◆ Task brief
Show each line from the listing that includes the word "size".
== Segment start ==
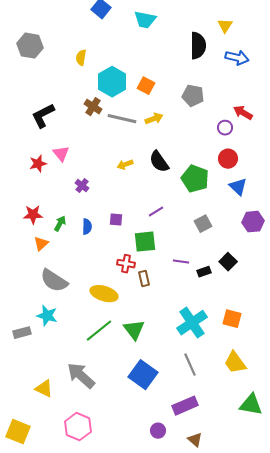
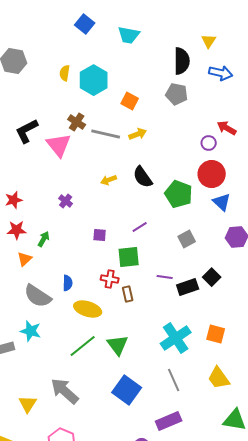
cyan hexagon: (112, 82) -> (94, 80), moved
gray pentagon: (193, 96) -> (177, 94), moved
pink triangle: (61, 154) -> (59, 145), moved, size x1.5
red circle: (228, 159) -> (212, 174), size x1.4
red star: (38, 164) -> (14, 200), moved
blue semicircle: (87, 227) -> (68, 283), moved
black rectangle: (204, 272) -> (188, 287), size x1.5
yellow triangle: (44, 389) -> (28, 404), turned 36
== Segment end ==
◆ Response to the exercise
pink triangle: (61, 154) -> (59, 145), moved, size x1.5
red circle: (228, 159) -> (212, 174), size x1.4
black rectangle: (204, 272) -> (188, 287), size x1.5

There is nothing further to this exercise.